WHAT YOU ARE ASKED TO DO
Copy every entry word for word, but skip the pictures.

----- DATA EXCERPTS -----

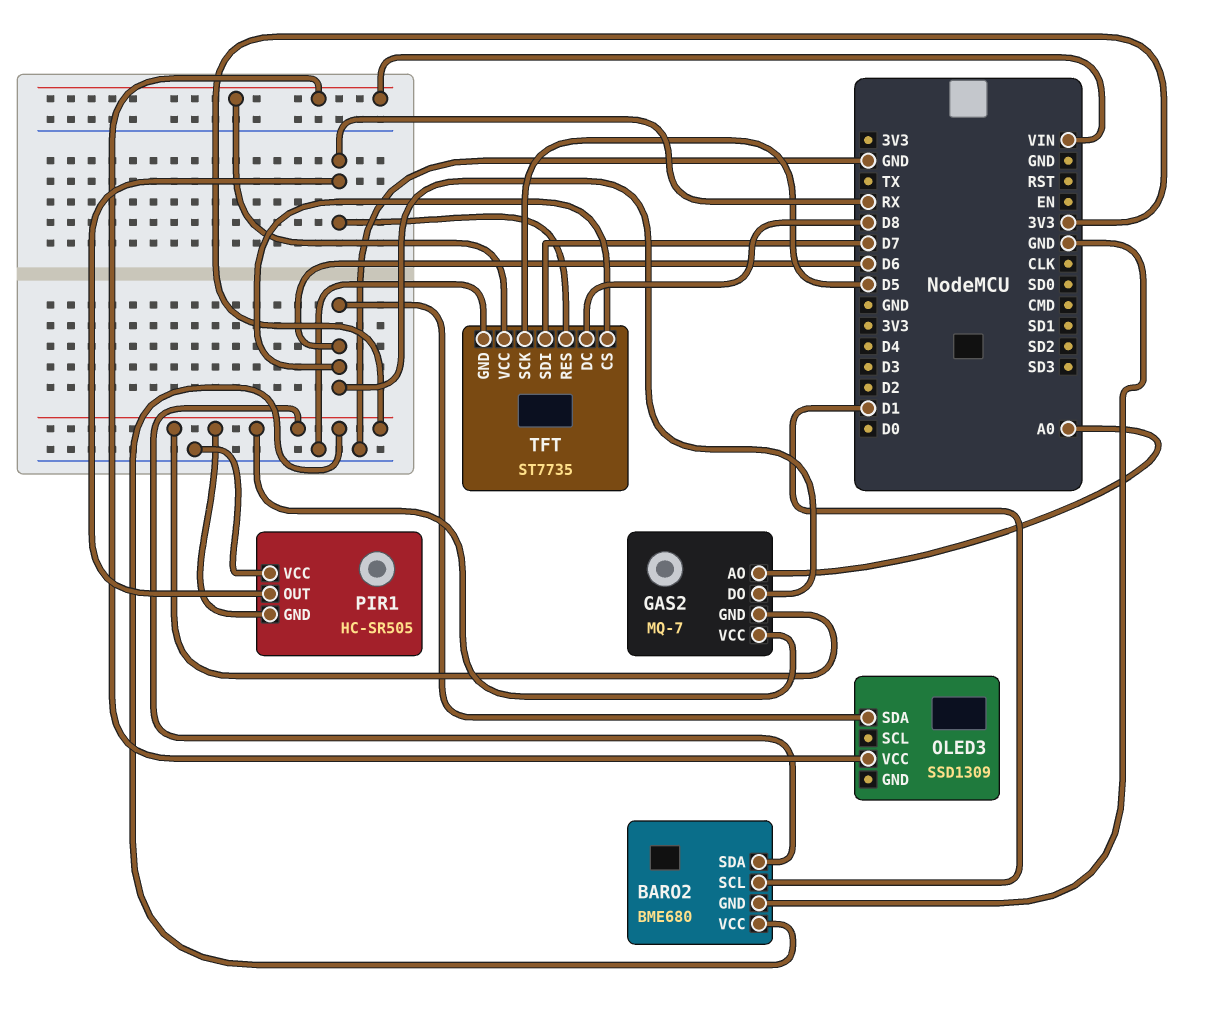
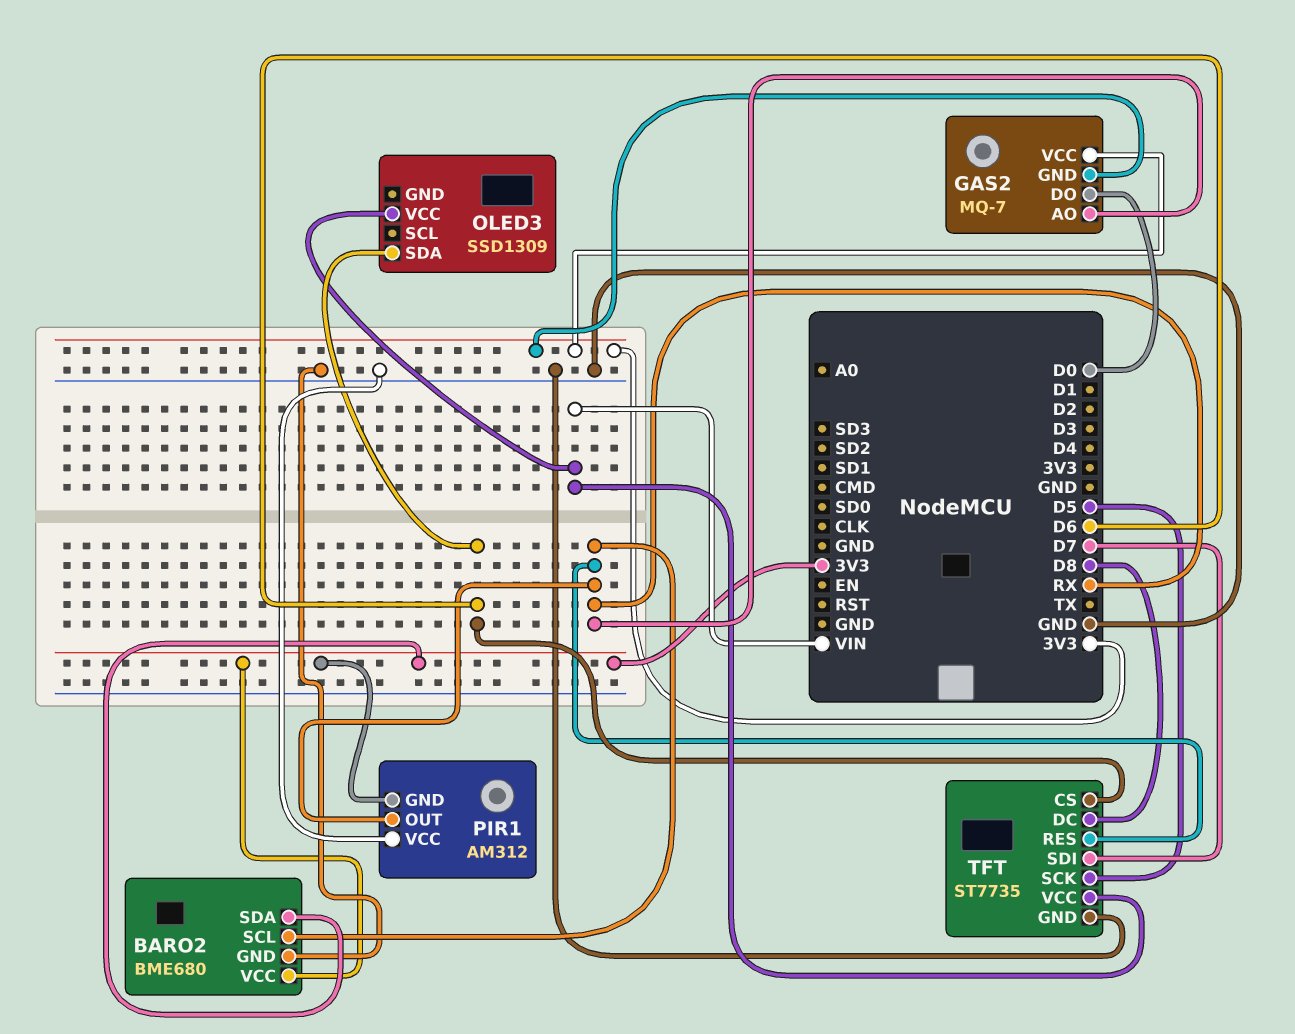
BARO2 pin SCL: D1 -> RX
GAS2 pin AO: A0 -> RX
GAS2 pin DO: D6 -> D0
PIR1: HC-SR505 -> AM312

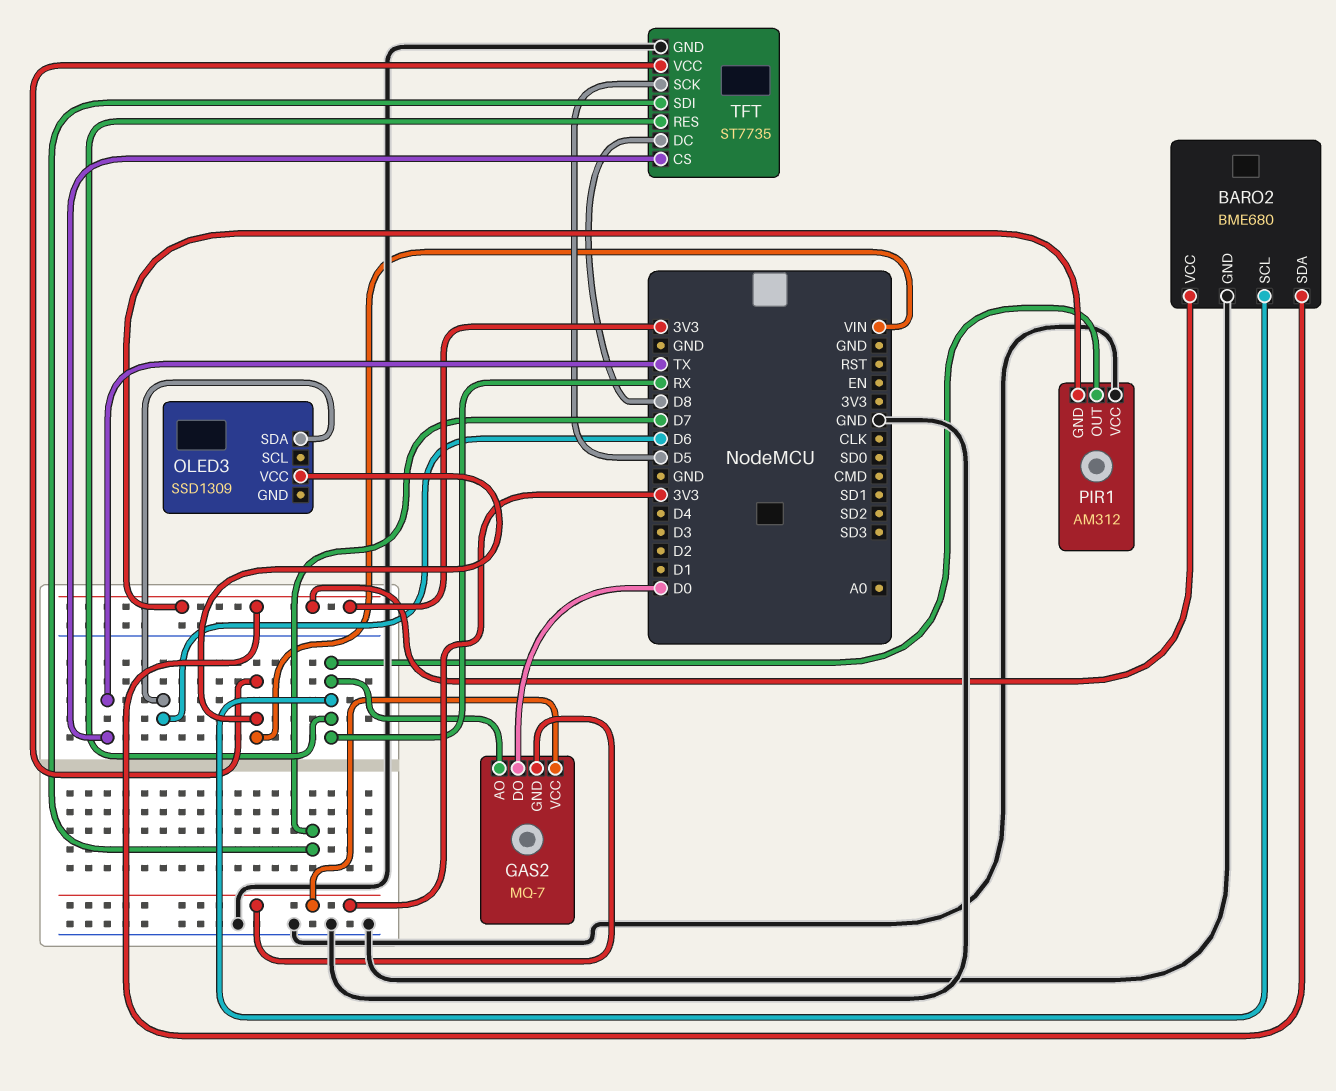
TFT pin CS: D6 -> TX

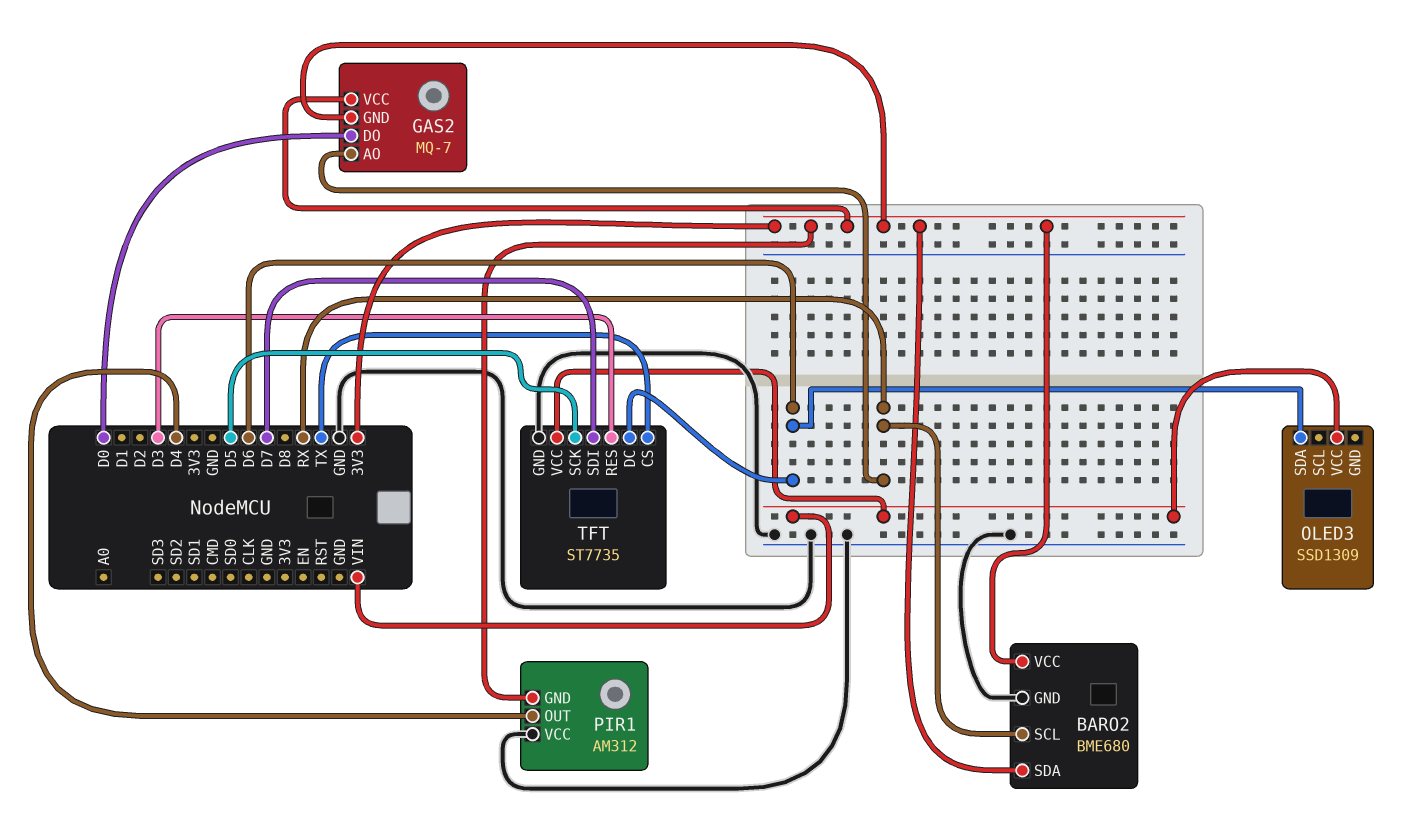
PIR1 pin OUT: RX -> D4
TFT pin DC: D8 -> D6
TFT pin RES: RX -> D3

-----

EXERCISE SOLUTION
BARO2 pin SCL: D1 -> RX
GAS2 pin AO: A0 -> RX
GAS2 pin DO: D6 -> D0
PIR1: HC-SR505 -> AM312

TFT pin CS: D6 -> TX

PIR1 pin OUT: RX -> D4
TFT pin DC: D8 -> D6
TFT pin RES: RX -> D3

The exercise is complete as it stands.